WHAT YOU NEED TO DO ->
What lines below mention the word "DATA"? Copy each one.

EXERCISE MATERIALS ->
___
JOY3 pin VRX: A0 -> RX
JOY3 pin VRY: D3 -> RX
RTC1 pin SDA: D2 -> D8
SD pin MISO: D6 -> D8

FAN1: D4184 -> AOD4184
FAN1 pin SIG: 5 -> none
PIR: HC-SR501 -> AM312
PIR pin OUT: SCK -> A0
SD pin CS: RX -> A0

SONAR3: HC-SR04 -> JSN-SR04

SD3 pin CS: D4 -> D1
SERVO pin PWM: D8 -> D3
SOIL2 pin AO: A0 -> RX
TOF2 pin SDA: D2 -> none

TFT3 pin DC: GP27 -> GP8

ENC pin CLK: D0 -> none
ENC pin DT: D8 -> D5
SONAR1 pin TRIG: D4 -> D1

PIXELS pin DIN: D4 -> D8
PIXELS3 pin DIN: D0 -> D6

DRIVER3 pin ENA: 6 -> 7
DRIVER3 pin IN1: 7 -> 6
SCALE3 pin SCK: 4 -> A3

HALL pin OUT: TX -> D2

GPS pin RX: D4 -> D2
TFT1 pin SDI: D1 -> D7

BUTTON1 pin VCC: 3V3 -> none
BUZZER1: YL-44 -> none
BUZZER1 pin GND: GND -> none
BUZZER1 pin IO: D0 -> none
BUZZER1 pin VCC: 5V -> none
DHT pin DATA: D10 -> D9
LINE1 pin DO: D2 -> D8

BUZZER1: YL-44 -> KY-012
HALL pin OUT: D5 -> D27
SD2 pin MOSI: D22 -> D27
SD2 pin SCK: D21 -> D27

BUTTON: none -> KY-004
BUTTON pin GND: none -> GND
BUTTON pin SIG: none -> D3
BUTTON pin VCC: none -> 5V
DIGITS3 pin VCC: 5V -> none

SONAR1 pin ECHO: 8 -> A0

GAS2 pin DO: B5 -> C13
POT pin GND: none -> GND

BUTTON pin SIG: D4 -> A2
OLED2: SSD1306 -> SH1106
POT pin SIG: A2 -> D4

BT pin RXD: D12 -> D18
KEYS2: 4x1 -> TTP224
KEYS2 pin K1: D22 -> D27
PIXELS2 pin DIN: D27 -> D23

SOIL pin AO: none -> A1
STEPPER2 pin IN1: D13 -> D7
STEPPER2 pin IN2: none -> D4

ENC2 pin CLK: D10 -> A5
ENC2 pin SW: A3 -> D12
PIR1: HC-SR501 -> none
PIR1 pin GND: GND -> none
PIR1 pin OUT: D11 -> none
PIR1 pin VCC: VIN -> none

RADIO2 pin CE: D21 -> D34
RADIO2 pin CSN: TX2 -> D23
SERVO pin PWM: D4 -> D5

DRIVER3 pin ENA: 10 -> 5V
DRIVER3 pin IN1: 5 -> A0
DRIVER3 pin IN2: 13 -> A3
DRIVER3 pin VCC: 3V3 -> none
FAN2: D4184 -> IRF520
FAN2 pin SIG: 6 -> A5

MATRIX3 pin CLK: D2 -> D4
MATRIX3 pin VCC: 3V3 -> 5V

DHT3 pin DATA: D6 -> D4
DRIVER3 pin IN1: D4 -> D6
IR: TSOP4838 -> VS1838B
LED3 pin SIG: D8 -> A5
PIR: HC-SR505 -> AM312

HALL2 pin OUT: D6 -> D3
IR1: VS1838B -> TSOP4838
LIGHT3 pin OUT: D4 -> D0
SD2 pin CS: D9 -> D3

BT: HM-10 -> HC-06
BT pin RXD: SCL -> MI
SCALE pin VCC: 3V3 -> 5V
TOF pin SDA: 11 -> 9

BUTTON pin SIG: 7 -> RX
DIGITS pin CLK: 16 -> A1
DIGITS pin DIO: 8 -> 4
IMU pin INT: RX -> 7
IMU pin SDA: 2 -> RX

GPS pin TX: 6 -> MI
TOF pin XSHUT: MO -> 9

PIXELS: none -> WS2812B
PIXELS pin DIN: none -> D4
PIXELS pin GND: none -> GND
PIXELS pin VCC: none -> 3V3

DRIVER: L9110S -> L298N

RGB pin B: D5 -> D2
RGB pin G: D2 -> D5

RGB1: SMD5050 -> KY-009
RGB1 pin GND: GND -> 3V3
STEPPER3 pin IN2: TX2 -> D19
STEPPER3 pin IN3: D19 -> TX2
___
ANSWER FOR THE TASK ->
DHT pin DATA: D10 -> D9
DHT3 pin DATA: D6 -> D4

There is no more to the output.